- **Try it**: Set down the line containing "purple square: (344, 517)" and each line after it through the last line of the records, exactly, leaving pictures out.

[Items listed in a dataset]
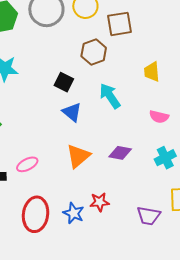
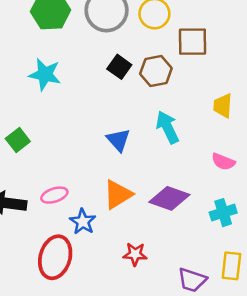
black square: (64, 82) -> (119, 67), moved
purple diamond: (120, 153) -> (169, 198), size x1.4
blue star: (74, 213) -> (83, 222), moved

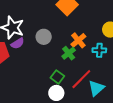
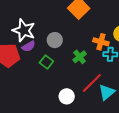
orange cross: (78, 40) -> (101, 42), moved, turned -35
green square: (57, 77) -> (46, 62), moved

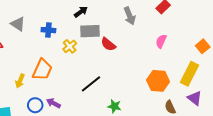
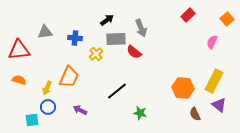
gray arrow: (130, 16) -> (141, 28), moved
gray triangle: (18, 24) -> (45, 32), turned -42
pink semicircle: (161, 41) -> (212, 42), moved
orange square: (203, 46) -> (227, 19), moved
blue circle: (35, 105) -> (48, 107), moved

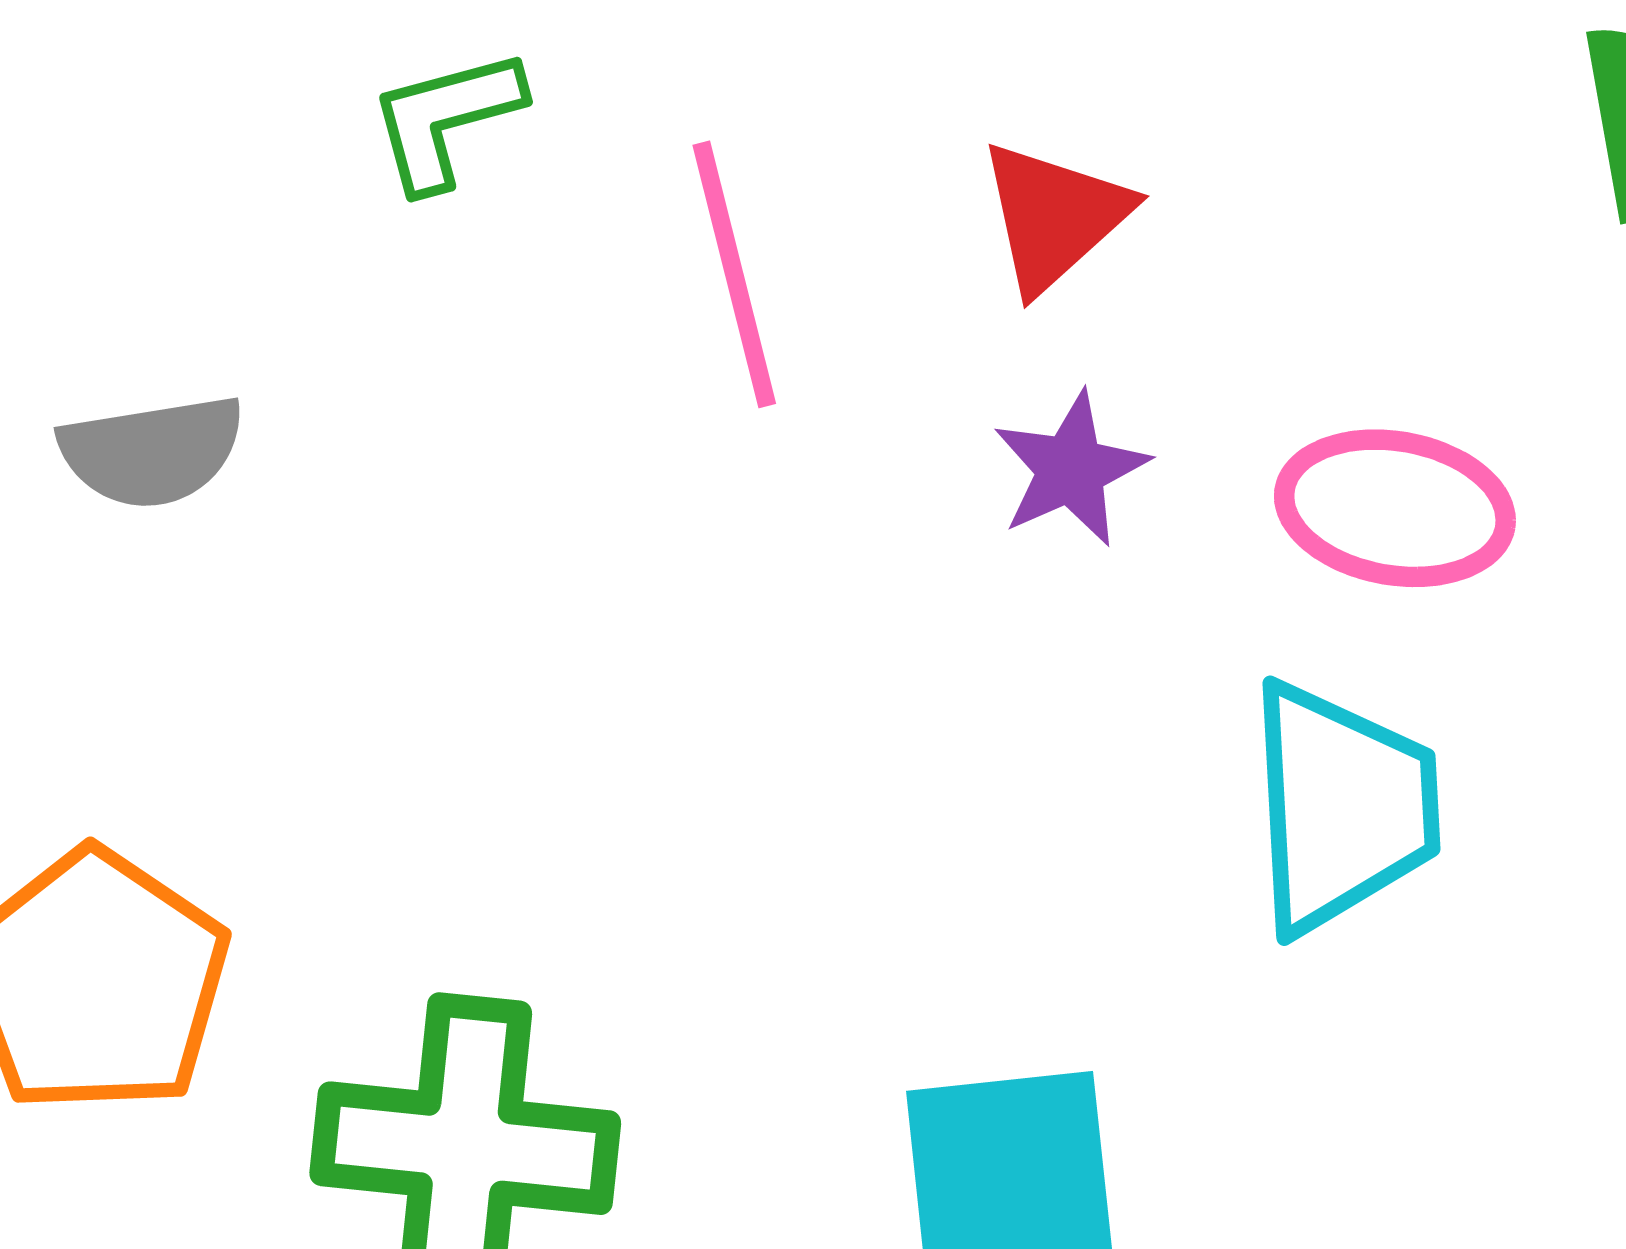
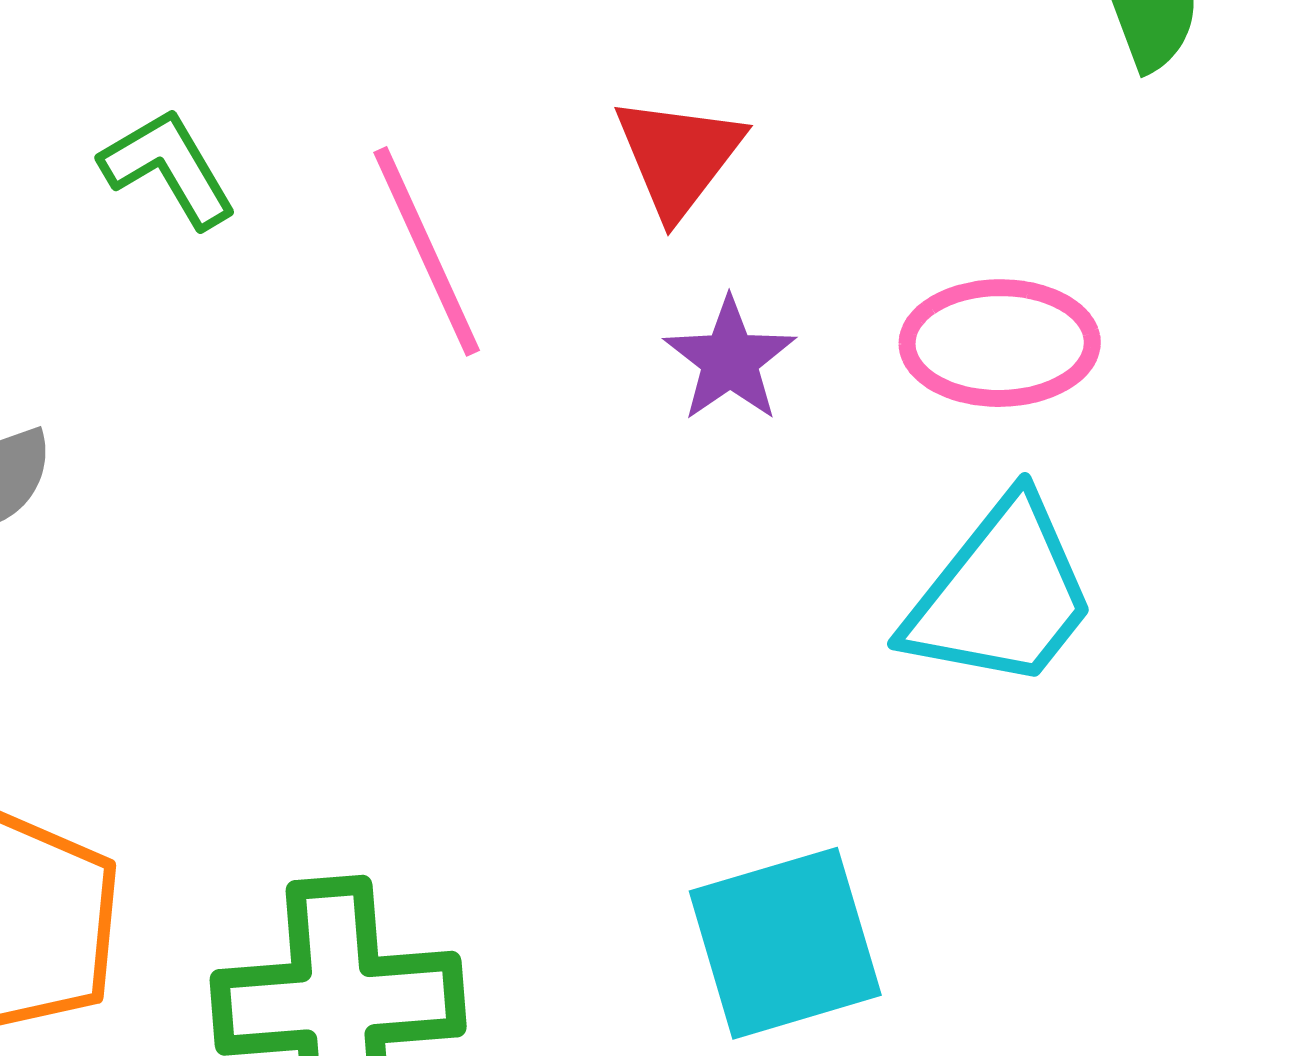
green L-shape: (446, 119) -> (169, 168), turned 85
cyan trapezoid: (1342, 807) -> (1001, 594), turned 52

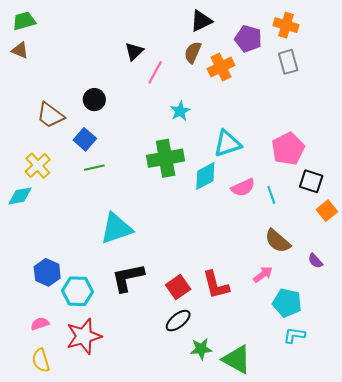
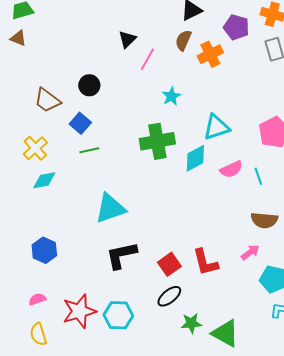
cyan diamond: (20, 196) -> (44, 180), moved
brown semicircle: (278, 241) -> (264, 220), turned -36
cyan hexagon: (78, 291) -> (118, 315), moved

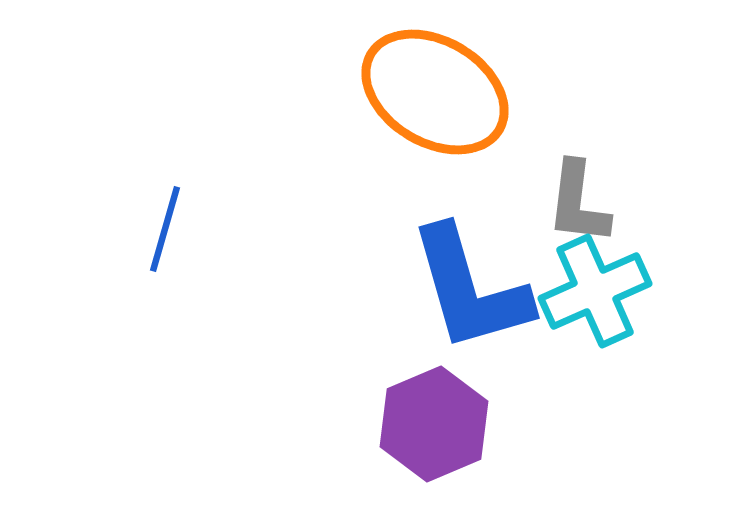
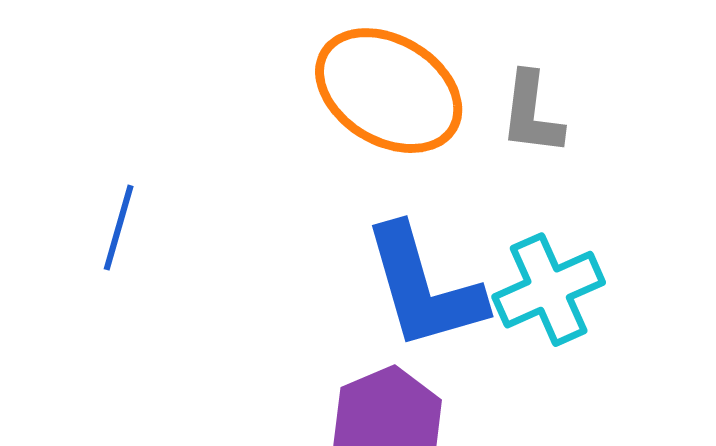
gray L-shape: (578, 203) -> (532, 114), moved

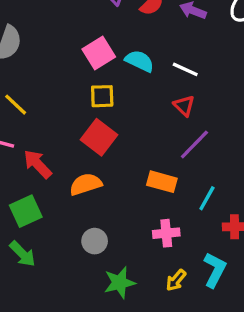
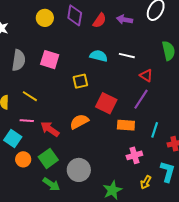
pink square: (99, 53) -> (50, 60), moved, turned -30
red triangle: (184, 106) -> (146, 75), moved
red square: (99, 137) -> (106, 103), moved
orange semicircle: (86, 184) -> (79, 122), moved
gray circle: (95, 241) -> (79, 170), moved, size x1.5

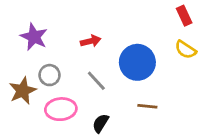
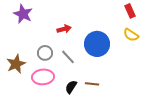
purple star: (34, 37) -> (23, 14), moved
gray circle: (50, 75) -> (45, 53), moved
brown line: (147, 106) -> (92, 84), moved

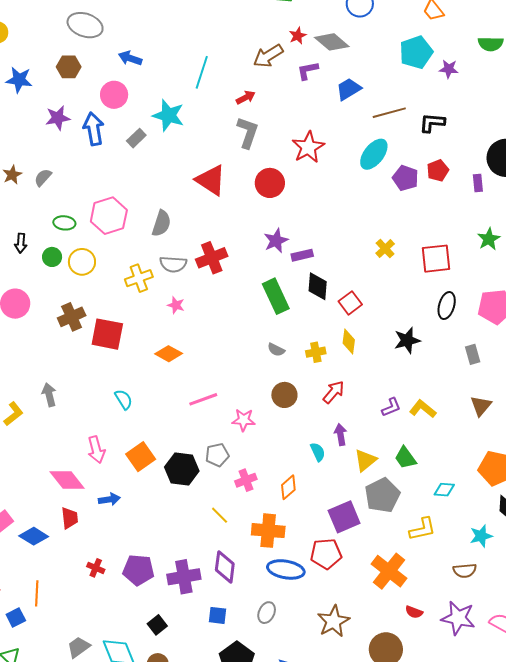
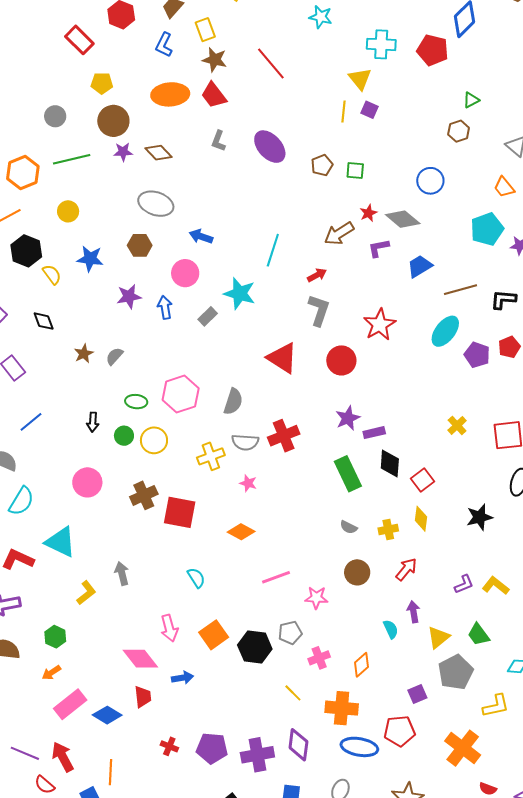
blue arrow: (94, 129) -> (165, 307), size x0.7
purple square: (344, 517) -> (417, 694), size x0.6

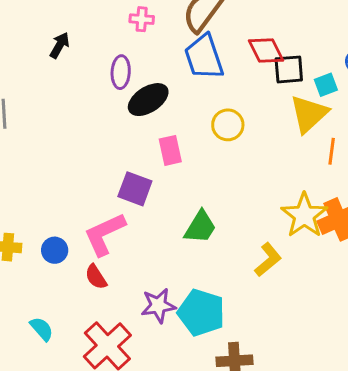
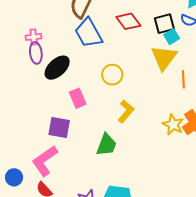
pink cross: (142, 19) -> (34, 37), moved
black square: (289, 69) -> (164, 24), moved
yellow star: (304, 215) -> (173, 125), size x0.7
yellow L-shape: (268, 260) -> (126, 111), moved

- **Solution**:
purple square: (344, 517) -> (417, 694), size x0.6

pink cross: (142, 19) -> (34, 37), moved
black square: (289, 69) -> (164, 24), moved
yellow star: (304, 215) -> (173, 125), size x0.7
yellow L-shape: (268, 260) -> (126, 111), moved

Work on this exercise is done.